Your goal:
Restrict the output to the lines below starting at the one that contains "TR1: PNP BC327" and ending at the one that contains "IC3 pin out: 0V -> OUT", and restate them word for word, both ends included.

The records:
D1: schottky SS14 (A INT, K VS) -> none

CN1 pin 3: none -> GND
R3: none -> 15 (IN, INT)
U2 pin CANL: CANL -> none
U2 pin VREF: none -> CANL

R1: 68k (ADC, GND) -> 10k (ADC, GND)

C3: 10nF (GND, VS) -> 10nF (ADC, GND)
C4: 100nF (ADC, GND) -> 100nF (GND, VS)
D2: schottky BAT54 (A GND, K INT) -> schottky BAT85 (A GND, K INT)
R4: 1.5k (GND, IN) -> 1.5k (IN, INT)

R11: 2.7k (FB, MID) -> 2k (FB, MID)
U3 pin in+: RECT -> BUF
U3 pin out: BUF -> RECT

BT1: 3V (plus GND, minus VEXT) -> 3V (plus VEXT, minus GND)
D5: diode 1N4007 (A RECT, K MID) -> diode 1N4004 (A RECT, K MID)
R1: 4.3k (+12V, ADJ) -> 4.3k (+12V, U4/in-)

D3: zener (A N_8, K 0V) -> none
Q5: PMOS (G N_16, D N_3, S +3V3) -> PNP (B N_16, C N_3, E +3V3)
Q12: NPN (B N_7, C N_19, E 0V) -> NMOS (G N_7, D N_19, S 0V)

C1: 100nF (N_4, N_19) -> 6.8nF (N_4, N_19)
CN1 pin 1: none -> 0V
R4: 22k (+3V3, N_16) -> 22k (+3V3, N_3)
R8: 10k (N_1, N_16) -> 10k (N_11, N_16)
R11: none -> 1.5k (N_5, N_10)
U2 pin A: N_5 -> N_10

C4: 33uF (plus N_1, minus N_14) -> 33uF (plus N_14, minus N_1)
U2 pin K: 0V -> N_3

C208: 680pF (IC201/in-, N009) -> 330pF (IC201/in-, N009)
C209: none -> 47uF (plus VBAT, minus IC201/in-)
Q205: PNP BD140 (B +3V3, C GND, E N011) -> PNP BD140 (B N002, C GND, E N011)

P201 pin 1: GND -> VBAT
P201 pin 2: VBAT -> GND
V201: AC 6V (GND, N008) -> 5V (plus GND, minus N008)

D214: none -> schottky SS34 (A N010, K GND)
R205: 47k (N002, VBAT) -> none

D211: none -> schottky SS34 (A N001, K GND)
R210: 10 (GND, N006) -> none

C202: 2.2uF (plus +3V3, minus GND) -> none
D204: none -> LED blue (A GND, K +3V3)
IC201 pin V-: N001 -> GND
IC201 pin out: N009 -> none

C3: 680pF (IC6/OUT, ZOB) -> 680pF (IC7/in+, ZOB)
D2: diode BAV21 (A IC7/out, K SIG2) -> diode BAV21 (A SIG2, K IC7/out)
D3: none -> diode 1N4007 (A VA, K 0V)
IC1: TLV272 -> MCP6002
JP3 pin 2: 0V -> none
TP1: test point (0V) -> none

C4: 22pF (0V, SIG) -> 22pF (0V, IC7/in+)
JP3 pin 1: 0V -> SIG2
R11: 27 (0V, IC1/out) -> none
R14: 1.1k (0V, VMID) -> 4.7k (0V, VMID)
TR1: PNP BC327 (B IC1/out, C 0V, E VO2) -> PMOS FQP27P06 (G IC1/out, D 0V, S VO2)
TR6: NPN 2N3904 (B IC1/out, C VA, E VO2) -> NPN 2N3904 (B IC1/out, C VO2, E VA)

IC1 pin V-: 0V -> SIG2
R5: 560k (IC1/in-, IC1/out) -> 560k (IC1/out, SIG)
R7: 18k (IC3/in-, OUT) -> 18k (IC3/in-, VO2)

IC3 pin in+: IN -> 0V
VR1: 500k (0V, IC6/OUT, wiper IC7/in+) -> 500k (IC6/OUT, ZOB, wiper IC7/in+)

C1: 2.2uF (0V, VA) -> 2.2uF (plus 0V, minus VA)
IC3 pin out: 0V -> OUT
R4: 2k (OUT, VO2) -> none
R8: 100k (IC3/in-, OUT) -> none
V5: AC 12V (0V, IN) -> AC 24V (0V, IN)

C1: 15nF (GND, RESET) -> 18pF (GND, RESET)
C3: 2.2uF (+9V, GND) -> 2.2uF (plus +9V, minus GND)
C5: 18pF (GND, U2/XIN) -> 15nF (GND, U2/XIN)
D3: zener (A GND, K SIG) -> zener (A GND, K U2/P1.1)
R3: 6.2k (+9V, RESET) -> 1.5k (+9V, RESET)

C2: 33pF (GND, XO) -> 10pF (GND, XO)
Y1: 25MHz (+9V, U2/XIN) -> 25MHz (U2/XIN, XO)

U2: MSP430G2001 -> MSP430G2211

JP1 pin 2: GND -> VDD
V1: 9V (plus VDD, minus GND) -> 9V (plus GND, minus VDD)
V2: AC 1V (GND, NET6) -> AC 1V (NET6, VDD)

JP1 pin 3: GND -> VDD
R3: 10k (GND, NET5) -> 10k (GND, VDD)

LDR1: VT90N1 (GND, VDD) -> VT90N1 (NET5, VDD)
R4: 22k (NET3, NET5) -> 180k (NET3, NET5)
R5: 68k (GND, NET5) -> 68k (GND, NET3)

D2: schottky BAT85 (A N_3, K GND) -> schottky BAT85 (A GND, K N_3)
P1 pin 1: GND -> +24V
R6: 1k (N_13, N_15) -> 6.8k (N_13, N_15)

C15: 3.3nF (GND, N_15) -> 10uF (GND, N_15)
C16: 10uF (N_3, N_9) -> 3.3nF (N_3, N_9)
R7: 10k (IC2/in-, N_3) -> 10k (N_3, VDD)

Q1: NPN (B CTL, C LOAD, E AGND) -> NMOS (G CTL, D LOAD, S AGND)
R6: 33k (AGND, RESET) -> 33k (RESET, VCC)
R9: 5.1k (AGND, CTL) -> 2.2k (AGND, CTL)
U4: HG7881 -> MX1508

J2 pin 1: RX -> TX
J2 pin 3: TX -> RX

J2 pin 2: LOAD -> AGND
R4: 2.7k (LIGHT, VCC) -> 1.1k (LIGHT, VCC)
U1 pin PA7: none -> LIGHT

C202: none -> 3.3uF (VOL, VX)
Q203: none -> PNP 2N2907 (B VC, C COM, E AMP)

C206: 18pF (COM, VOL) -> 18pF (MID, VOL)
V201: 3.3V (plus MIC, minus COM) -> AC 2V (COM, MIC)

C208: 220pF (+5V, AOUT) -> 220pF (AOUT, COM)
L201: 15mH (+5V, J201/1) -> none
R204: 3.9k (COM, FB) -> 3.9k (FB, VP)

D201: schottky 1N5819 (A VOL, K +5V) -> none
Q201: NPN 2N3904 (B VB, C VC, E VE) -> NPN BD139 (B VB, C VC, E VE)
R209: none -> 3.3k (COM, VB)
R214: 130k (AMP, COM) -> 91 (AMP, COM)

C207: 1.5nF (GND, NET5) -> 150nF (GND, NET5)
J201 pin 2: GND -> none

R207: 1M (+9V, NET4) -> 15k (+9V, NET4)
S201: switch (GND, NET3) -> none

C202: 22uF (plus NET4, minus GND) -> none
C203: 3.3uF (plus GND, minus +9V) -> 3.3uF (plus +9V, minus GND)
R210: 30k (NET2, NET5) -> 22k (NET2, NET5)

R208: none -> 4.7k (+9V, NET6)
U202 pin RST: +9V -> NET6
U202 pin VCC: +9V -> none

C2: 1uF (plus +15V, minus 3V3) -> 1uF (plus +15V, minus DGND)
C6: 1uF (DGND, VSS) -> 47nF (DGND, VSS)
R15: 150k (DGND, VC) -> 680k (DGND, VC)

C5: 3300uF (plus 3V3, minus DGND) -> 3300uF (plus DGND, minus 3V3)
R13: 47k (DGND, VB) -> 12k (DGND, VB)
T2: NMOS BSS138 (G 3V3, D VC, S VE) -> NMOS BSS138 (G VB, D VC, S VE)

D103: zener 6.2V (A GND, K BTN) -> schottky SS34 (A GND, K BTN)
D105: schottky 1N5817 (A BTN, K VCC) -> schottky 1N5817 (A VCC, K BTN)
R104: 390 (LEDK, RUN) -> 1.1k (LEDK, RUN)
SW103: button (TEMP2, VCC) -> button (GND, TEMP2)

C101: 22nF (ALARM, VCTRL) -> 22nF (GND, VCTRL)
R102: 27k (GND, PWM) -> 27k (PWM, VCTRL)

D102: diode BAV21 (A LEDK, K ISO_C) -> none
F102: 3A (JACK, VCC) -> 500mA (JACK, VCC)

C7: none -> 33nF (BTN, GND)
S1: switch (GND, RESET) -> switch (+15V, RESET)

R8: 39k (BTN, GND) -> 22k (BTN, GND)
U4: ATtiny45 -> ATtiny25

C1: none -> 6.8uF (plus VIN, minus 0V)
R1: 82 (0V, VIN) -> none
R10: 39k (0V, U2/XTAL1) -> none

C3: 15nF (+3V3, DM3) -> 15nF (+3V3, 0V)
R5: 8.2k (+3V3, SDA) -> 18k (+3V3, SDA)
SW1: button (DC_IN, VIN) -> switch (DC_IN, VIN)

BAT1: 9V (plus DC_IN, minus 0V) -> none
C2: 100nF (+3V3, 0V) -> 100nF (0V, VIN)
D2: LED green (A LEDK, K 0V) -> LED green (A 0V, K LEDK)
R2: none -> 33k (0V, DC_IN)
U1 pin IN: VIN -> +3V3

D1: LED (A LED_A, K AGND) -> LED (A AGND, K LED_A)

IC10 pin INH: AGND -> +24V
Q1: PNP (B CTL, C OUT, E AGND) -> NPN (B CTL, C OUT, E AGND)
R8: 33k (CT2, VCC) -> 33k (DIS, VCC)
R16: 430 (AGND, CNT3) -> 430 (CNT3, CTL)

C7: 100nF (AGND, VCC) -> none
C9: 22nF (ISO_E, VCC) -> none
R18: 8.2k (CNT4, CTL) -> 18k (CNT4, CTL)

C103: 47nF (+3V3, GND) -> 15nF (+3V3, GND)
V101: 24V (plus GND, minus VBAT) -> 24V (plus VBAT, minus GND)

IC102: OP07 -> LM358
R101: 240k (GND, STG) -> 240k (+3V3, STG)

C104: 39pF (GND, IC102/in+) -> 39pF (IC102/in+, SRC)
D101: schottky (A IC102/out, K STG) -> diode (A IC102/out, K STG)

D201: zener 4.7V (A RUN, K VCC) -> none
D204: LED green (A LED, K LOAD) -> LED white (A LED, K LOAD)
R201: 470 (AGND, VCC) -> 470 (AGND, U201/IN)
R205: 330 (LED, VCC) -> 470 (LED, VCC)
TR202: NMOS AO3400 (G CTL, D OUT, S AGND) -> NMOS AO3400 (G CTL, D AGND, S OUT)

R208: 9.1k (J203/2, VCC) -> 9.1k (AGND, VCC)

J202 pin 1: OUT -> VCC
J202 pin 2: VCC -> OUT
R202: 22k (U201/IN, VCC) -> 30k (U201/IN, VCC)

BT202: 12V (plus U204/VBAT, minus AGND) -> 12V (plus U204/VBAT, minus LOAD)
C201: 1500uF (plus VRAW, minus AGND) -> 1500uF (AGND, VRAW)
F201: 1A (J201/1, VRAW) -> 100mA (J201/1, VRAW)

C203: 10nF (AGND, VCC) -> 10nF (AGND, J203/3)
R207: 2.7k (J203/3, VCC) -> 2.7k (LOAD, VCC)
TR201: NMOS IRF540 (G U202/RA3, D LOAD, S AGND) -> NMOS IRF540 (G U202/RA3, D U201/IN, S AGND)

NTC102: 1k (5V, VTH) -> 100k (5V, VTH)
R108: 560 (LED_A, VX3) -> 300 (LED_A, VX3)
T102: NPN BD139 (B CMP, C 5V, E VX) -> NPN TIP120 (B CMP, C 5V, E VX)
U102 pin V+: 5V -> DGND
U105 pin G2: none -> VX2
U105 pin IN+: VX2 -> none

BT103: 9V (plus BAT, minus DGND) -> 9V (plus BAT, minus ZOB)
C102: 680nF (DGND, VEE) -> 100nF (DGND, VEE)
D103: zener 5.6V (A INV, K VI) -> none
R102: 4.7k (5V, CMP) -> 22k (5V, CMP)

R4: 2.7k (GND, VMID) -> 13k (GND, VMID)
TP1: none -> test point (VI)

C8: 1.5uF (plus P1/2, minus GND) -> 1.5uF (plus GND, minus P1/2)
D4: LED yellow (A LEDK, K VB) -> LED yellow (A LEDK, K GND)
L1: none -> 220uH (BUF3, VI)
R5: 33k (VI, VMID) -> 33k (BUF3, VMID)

Completed exercise:
TR1: PNP BC327 (B IC1/out, C 0V, E VO2) -> PMOS FQP27P06 (G IC1/out, D 0V, S VO2)
TR6: NPN 2N3904 (B IC1/out, C VA, E VO2) -> NPN 2N3904 (B IC1/out, C VO2, E VA)

IC1 pin V-: 0V -> SIG2
R5: 560k (IC1/in-, IC1/out) -> 560k (IC1/out, SIG)
R7: 18k (IC3/in-, OUT) -> 18k (IC3/in-, VO2)

IC3 pin in+: IN -> 0V
VR1: 500k (0V, IC6/OUT, wiper IC7/in+) -> 500k (IC6/OUT, ZOB, wiper IC7/in+)

C1: 2.2uF (0V, VA) -> 2.2uF (plus 0V, minus VA)
IC3 pin out: 0V -> OUT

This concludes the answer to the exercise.